## EXTRACTED INFORMATION

┄┄┄┄┄┄┄┄┄┄

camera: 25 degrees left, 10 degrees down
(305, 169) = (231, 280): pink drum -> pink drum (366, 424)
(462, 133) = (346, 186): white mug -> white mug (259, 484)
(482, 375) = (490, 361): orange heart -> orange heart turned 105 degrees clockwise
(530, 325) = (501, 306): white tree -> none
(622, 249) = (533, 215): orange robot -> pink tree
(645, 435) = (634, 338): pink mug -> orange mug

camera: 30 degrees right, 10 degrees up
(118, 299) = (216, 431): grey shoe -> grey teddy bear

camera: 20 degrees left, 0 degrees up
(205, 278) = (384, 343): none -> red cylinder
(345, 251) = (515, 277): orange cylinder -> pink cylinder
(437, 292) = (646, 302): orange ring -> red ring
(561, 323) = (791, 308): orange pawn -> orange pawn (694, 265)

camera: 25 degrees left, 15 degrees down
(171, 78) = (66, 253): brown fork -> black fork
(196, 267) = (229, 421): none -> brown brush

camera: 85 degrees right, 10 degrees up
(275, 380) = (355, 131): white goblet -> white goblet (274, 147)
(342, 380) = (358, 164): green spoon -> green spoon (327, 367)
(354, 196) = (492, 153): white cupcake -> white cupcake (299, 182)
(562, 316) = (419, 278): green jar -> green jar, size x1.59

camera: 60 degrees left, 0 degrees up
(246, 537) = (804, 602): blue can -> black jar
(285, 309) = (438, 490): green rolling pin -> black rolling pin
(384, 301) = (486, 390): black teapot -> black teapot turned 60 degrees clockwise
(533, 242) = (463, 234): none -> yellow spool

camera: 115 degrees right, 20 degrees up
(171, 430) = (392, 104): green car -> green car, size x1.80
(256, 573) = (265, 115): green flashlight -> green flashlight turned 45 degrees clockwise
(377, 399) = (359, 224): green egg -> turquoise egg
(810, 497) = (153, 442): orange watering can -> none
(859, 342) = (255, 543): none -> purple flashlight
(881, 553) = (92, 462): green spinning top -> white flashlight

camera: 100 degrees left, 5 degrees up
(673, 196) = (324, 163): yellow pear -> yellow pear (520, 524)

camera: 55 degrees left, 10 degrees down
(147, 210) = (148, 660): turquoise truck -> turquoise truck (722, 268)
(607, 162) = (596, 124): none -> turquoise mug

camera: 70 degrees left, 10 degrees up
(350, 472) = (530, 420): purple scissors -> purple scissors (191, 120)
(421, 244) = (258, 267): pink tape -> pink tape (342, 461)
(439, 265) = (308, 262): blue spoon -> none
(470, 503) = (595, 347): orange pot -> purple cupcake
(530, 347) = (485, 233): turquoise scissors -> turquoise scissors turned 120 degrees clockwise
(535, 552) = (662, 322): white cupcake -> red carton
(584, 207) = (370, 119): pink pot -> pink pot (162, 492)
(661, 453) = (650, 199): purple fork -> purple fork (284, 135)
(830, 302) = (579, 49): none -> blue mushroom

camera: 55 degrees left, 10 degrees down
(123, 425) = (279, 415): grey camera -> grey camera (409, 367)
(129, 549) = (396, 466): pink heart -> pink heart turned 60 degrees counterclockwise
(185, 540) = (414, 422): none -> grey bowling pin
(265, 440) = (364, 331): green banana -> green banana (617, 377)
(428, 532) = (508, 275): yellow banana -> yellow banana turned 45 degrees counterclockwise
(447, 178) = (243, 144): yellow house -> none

┄┄┄┄┄┄┄┄┄┄

Beginning at the line above that contains "(439, 265) = (308, 262): blue spoon -> none", return each line exactly through the line that contains "(123, 425) = (279, 415): grey", and no others.

## ANSWER TO THIS EXERCISE
(439, 265) = (308, 262): blue spoon -> none
(470, 503) = (595, 347): orange pot -> purple cupcake
(530, 347) = (485, 233): turquoise scissors -> turquoise scissors turned 120 degrees clockwise
(535, 552) = (662, 322): white cupcake -> red carton
(584, 207) = (370, 119): pink pot -> pink pot (162, 492)
(661, 453) = (650, 199): purple fork -> purple fork (284, 135)
(830, 302) = (579, 49): none -> blue mushroom

camera: 55 degrees left, 10 degrees down
(123, 425) = (279, 415): grey camera -> grey camera (409, 367)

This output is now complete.